[Problem description]
Return each record shown below exactly, with none omitted.

[Exercise input]

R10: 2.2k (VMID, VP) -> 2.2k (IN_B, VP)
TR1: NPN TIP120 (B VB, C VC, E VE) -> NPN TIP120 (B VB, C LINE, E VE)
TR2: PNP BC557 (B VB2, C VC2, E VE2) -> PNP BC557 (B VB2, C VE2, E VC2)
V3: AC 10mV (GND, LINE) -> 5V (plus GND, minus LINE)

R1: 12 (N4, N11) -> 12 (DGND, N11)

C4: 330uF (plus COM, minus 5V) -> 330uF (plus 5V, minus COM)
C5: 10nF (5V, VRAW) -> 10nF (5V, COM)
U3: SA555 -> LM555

[Answer]
R10: 2.2k (VMID, VP) -> 2.2k (IN_B, VP)
TR1: NPN TIP120 (B VB, C VC, E VE) -> NPN TIP120 (B VB, C LINE, E VE)
TR2: PNP BC557 (B VB2, C VC2, E VE2) -> PNP BC557 (B VB2, C VE2, E VC2)
V3: AC 10mV (GND, LINE) -> 5V (plus GND, minus LINE)

R1: 12 (N4, N11) -> 12 (DGND, N11)

C4: 330uF (plus COM, minus 5V) -> 330uF (plus 5V, minus COM)
C5: 10nF (5V, VRAW) -> 10nF (5V, COM)
U3: SA555 -> LM555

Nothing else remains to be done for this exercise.